Work order:
If the records below hold pictures, omit them, and print exactly the lines from the first line through the line containing "purple cross: (468, 122) -> (676, 241), moved", inclusive.

Provided material:
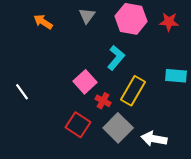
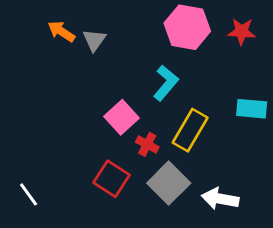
gray triangle: (87, 16) -> (94, 40), moved
white line: (22, 92) -> (29, 194), moved

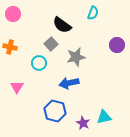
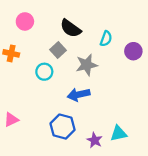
cyan semicircle: (93, 13) -> (106, 39), moved
pink circle: (13, 14) -> (25, 21), moved
pink triangle: (17, 87) -> (11, 120), moved, turned 32

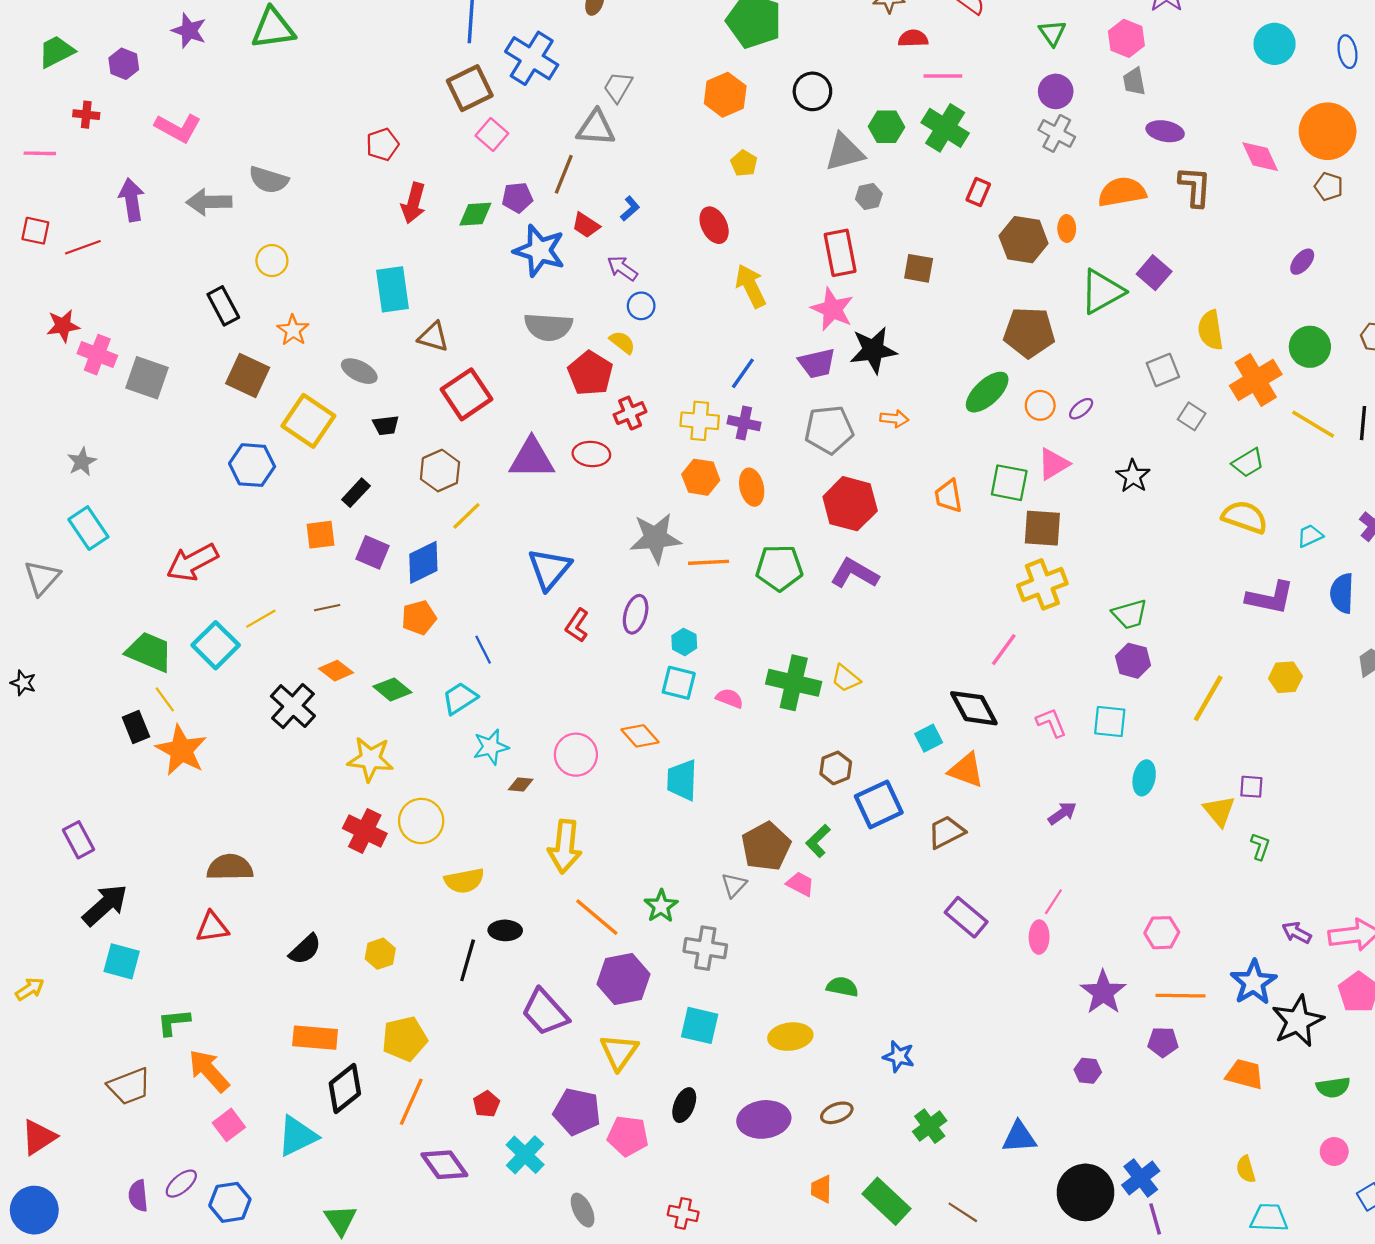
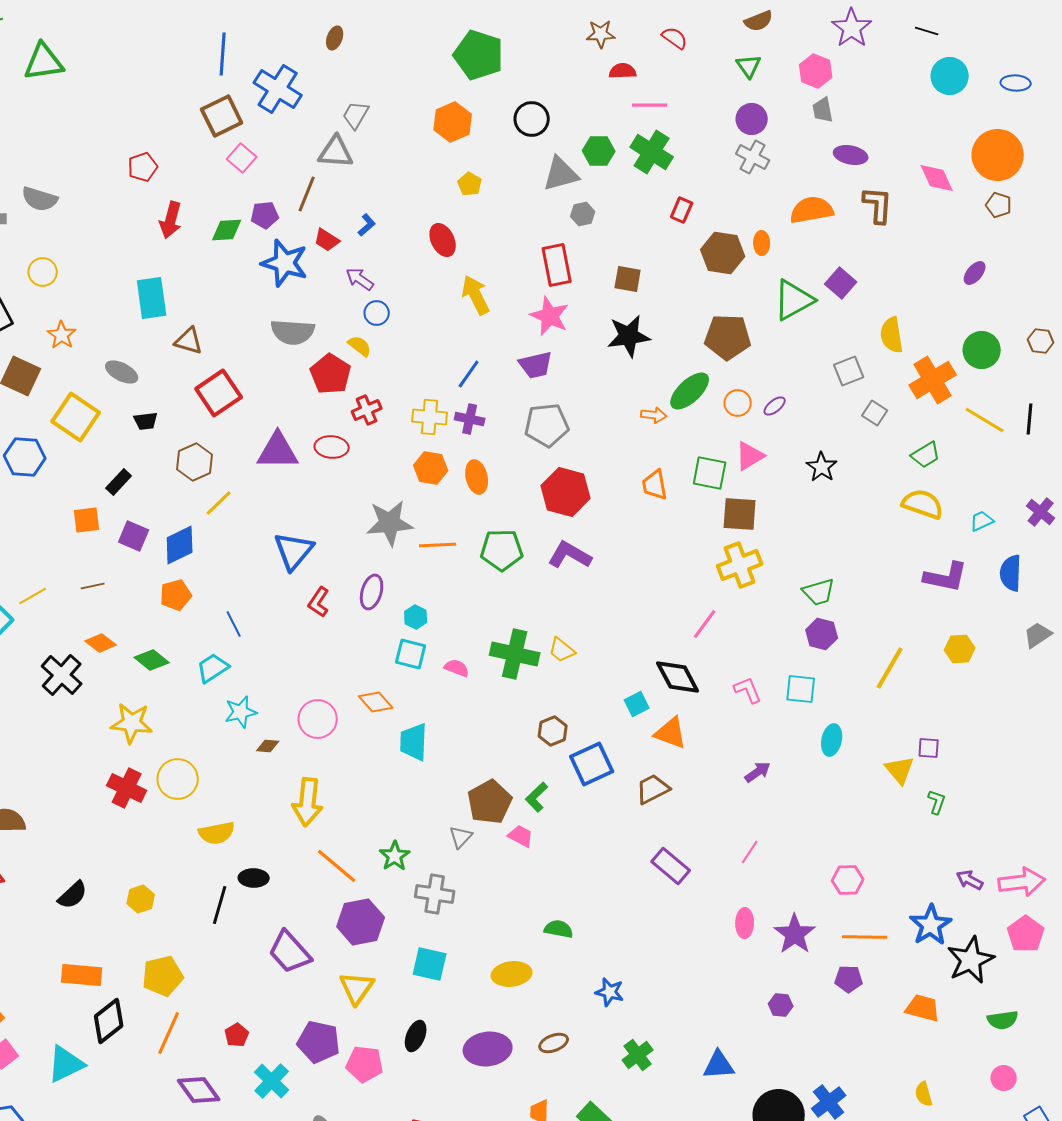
blue ellipse: (1347, 52) -> (1016, 83), turned -76
black star: (873, 350) -> (629, 336), moved
orange arrow: (894, 419) -> (654, 415), moved
pink ellipse: (1039, 937) -> (745, 923), moved

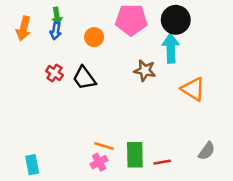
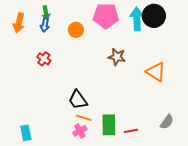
black circle: (176, 20) -> (154, 16), moved
cyan arrow: (171, 48) -> (137, 19), moved
black trapezoid: (84, 78) -> (78, 100), moved

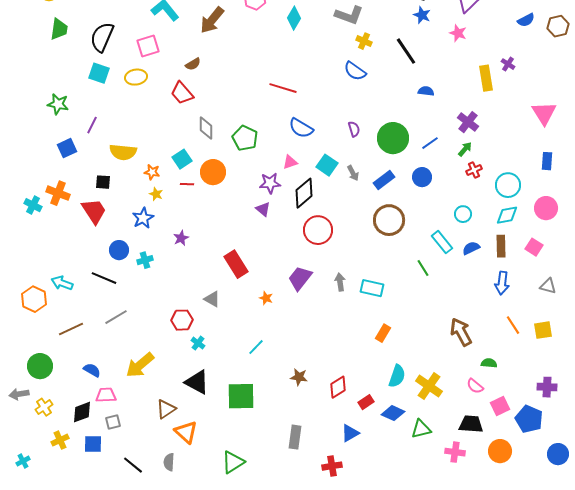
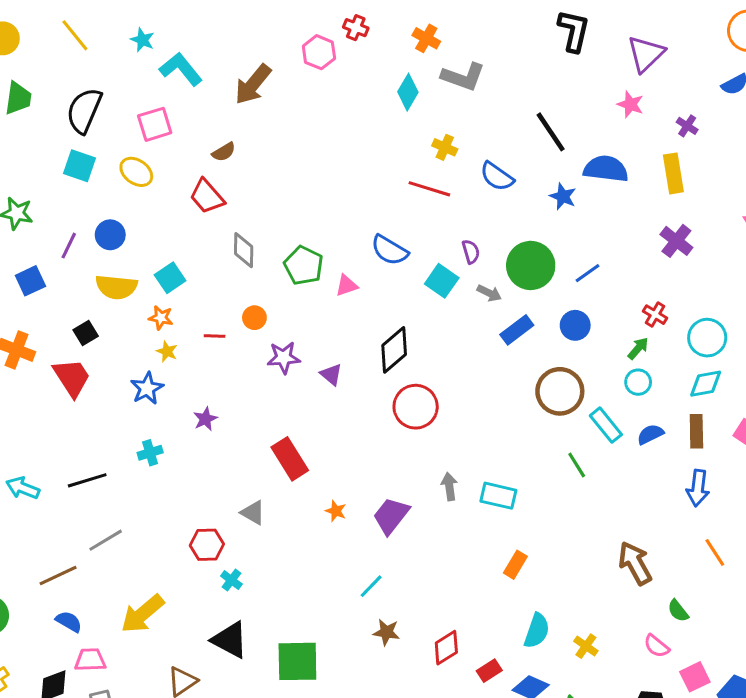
blue star: (422, 15) -> (563, 196), moved
cyan diamond: (294, 18) -> (408, 92), moved
yellow cross: (364, 41) -> (445, 147), moved
purple cross: (508, 64) -> (687, 126), moved
blue semicircle: (355, 71) -> (497, 176), moved
yellow ellipse: (136, 77) -> (136, 172), turned 45
red line: (283, 88) -> (429, 189), moved
blue semicircle: (426, 91) -> (606, 169), moved, size x1.8
purple cross: (468, 122) -> (676, 241), moved
green arrow: (465, 149) -> (638, 348), moved
cyan square: (182, 159) -> (170, 278), moved
pink triangle: (290, 162) -> (347, 285), moved
cyan square: (327, 165) -> (442, 281), moved
red cross: (474, 170) -> (655, 315), turned -35
orange circle: (213, 172) -> (254, 318), size x0.6
gray arrow: (353, 173) -> (489, 293), moved, turned -35
black square: (103, 182) -> (86, 333), turned -35
purple star: (270, 183) -> (284, 358), moved
brown circle: (389, 220) -> (560, 391), moved
blue circle: (119, 250) -> (110, 235), moved
black line: (104, 278) -> (87, 480), turned -40
purple trapezoid: (300, 278) -> (391, 516), moved
brown line: (71, 329) -> (58, 575), moved
cyan line: (256, 347) -> (371, 586), moved
green semicircle: (489, 363) -> (678, 611), turned -133
yellow cross: (429, 386) -> (586, 646), size x0.6

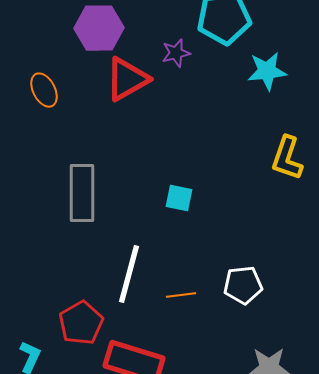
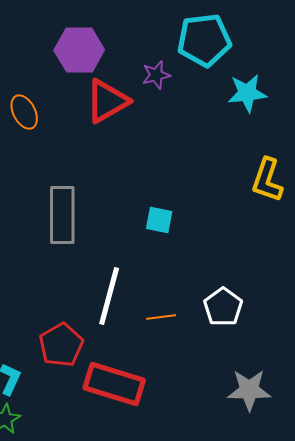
white pentagon: (243, 285) -> (223, 307), turned -30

Result of this task:
gray triangle: (87, 16) -> (94, 40), moved
white line: (22, 92) -> (29, 194), moved

cyan semicircle: (93, 13) -> (106, 39), moved
pink circle: (13, 14) -> (25, 21), moved
pink triangle: (17, 87) -> (11, 120), moved, turned 32

blue ellipse: (1347, 52) -> (1016, 83), turned -76
black star: (873, 350) -> (629, 336), moved
orange arrow: (894, 419) -> (654, 415), moved
pink ellipse: (1039, 937) -> (745, 923), moved

black circle: (176, 20) -> (154, 16), moved
cyan arrow: (171, 48) -> (137, 19), moved
black trapezoid: (84, 78) -> (78, 100), moved

blue star: (422, 15) -> (563, 196), moved
cyan diamond: (294, 18) -> (408, 92), moved
yellow cross: (364, 41) -> (445, 147), moved
purple cross: (508, 64) -> (687, 126), moved
blue semicircle: (355, 71) -> (497, 176), moved
yellow ellipse: (136, 77) -> (136, 172), turned 45
red line: (283, 88) -> (429, 189), moved
blue semicircle: (426, 91) -> (606, 169), moved, size x1.8
purple cross: (468, 122) -> (676, 241), moved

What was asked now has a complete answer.